* TASK GOAL *
Check each line of the entries below for the string "tráfico" and state how many lines have it, with no other text.
-=-=-
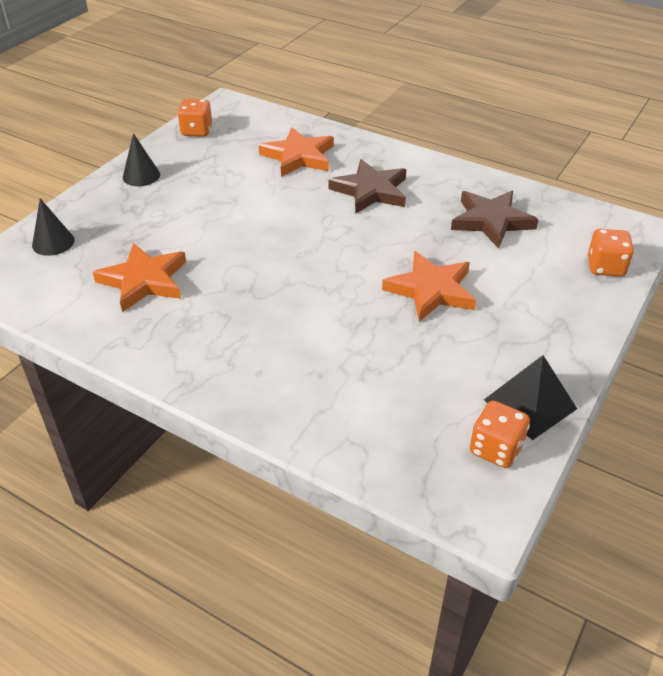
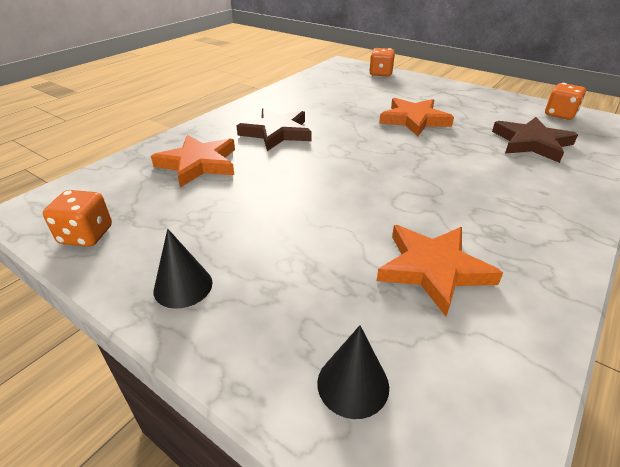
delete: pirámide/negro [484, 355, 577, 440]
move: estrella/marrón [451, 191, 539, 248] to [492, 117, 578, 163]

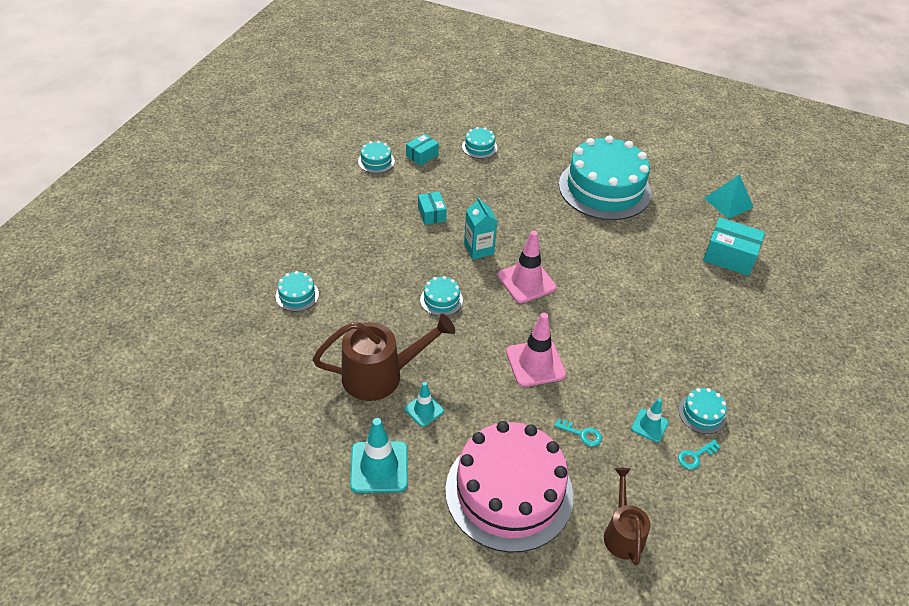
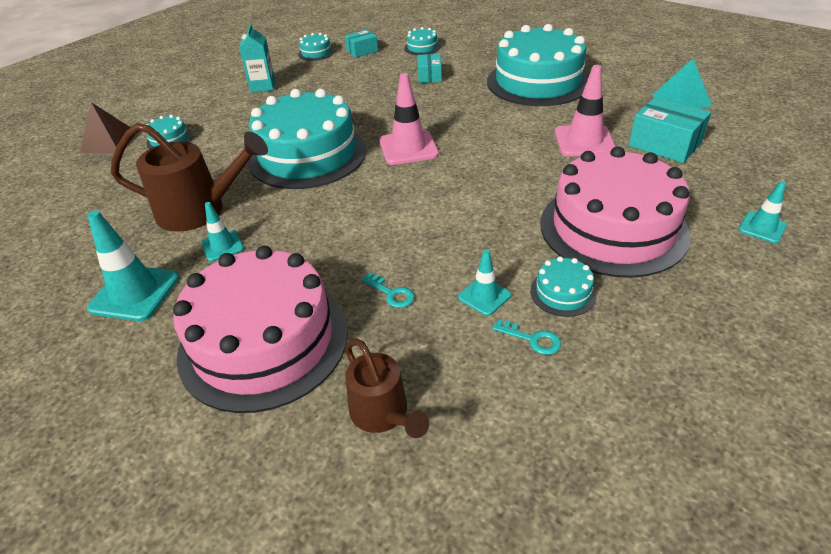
insert: pirámide/marrón [80, 102, 136, 153]; tarta/rosa [540, 146, 690, 278]; cono de tráfico/turquesa [738, 181, 787, 243]
move: caja/turquesa [418, 192, 447, 225] to [418, 54, 442, 83]; cartón de leche/turquesa [464, 197, 497, 260] to [239, 24, 275, 92]; cono de tráfico/rosa [506, 313, 566, 387] to [555, 65, 616, 156]
rotate: llave/turquesa [678, 440, 720, 469] = [492, 319, 561, 355] 135 degrees counterclockwise; regadera/marrón [604, 468, 650, 566] = [345, 339, 429, 438] 135 degrees clockwise
resize: tarta/turquesa [420, 276, 463, 316] = [248, 89, 366, 189] x2.48

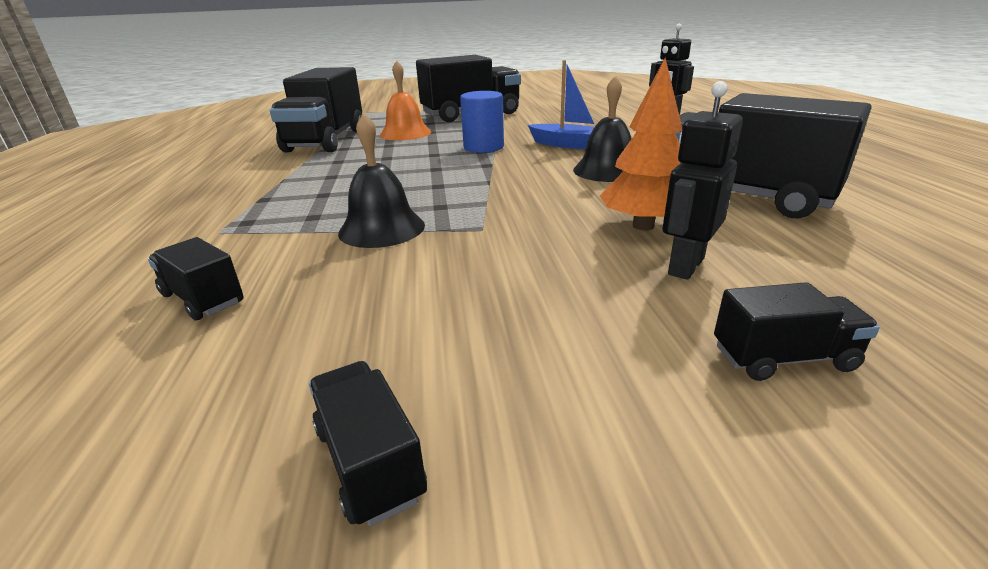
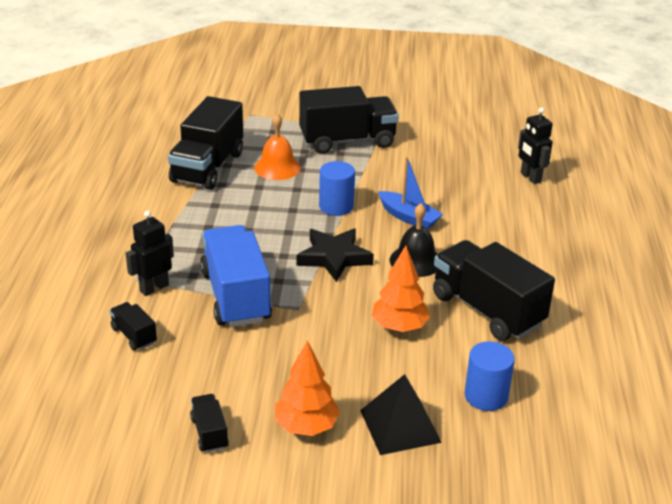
insert: estrella/negro [297, 228, 374, 282]; árbol/naranja [275, 340, 340, 436]; cilindro/azul [465, 341, 515, 411]
move: robot/negro [662, 81, 743, 280] to [126, 210, 174, 296]
replace: campana/negro [338, 113, 425, 248] to camión/azul [200, 225, 272, 327]; camión/negro [714, 282, 880, 381] to pirámide/negro [360, 374, 442, 455]

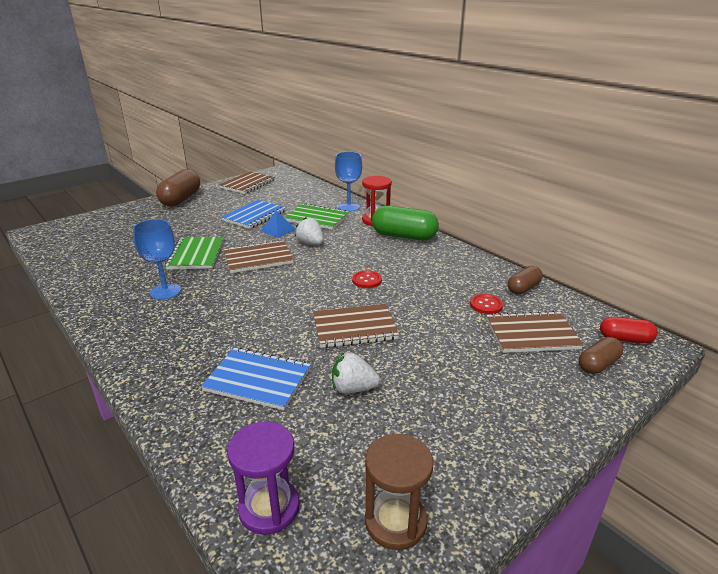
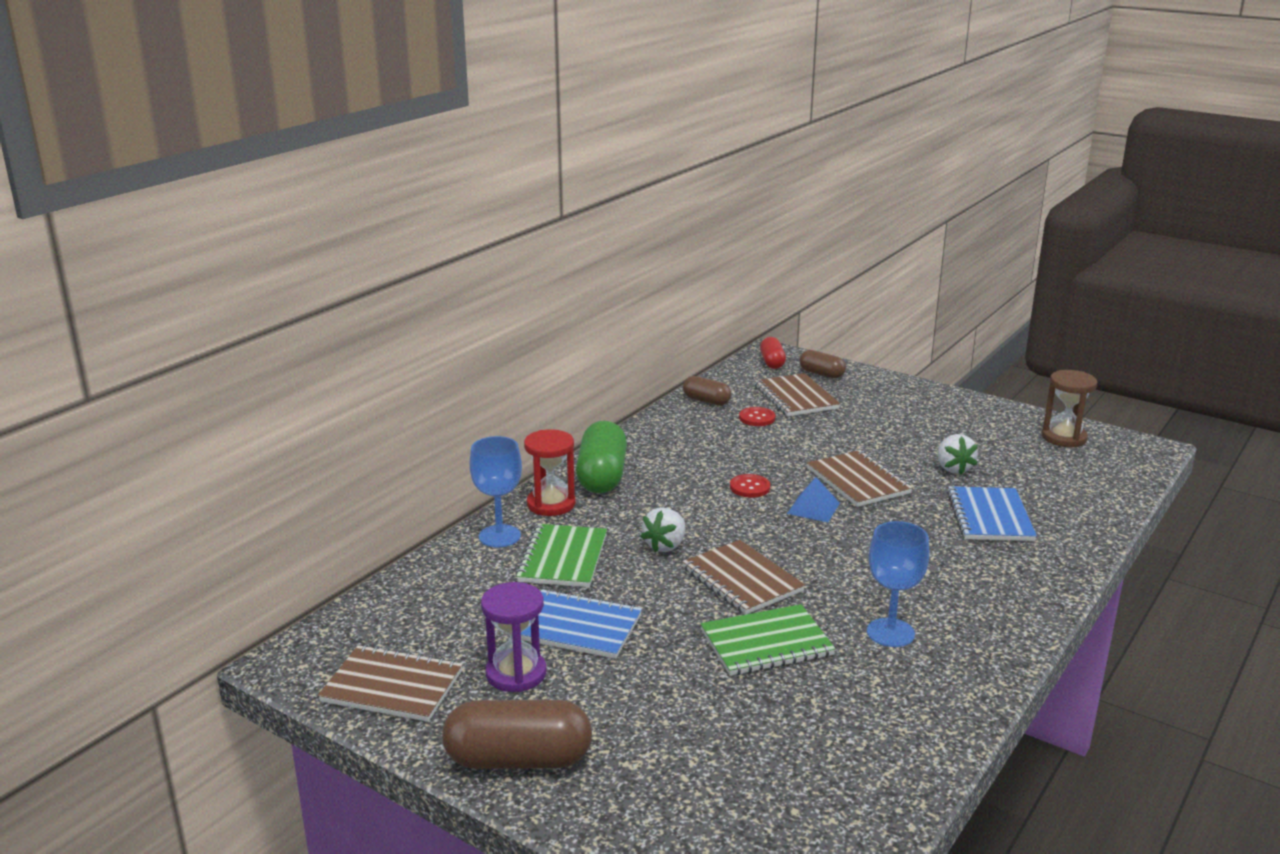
move: pirámide/azul [261, 210, 296, 238] to [787, 477, 840, 522]; reloj de arena/morado [227, 421, 299, 535] to [481, 582, 546, 692]

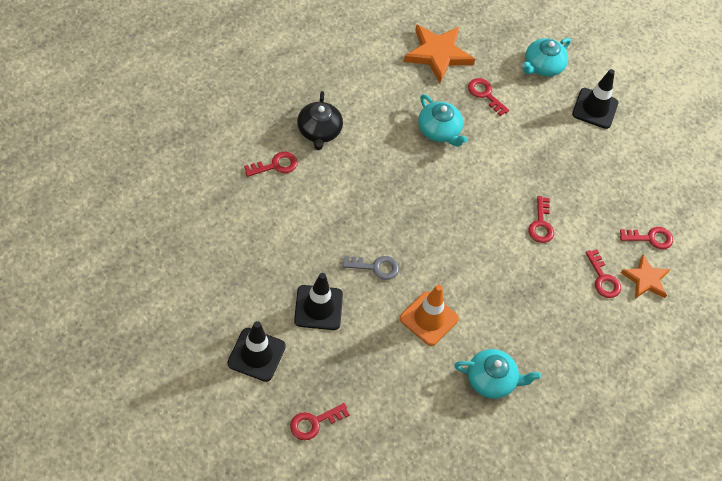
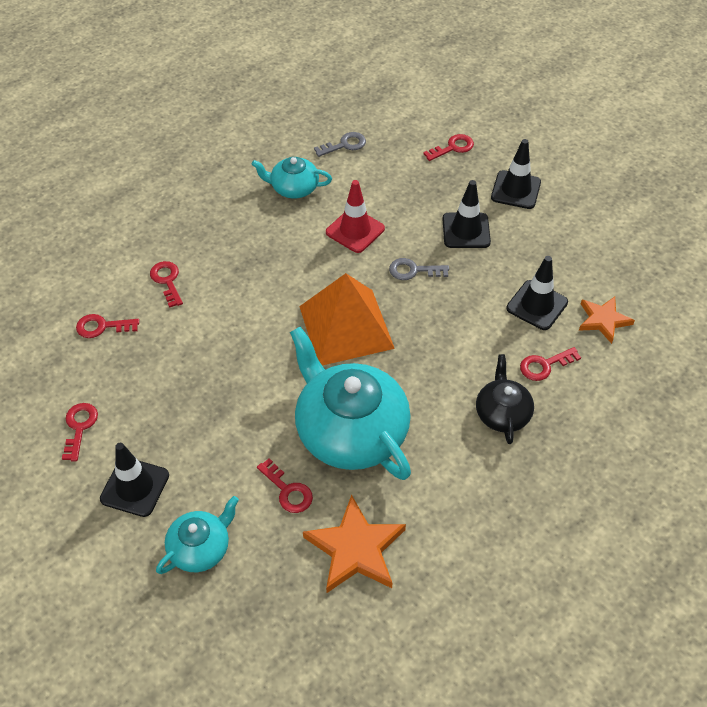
insert: llave/gris [314, 132, 366, 157]; cono de tráfico/negro [506, 256, 568, 330]; pirámide/naranja [299, 273, 395, 365]
move: llave/rojo [528, 196, 554, 243] to [62, 403, 98, 461]; estrella/naranja [621, 254, 670, 299] to [579, 297, 635, 344]
recolor: cono de tráfico/naranja [400, 285, 459, 346] to cono de tráfico/rojo [326, 180, 385, 253]
resize: tetera/turquesa [418, 94, 468, 147] = [290, 327, 411, 480] x1.94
-=-=-
* RESULT FOR THIS TASK *
4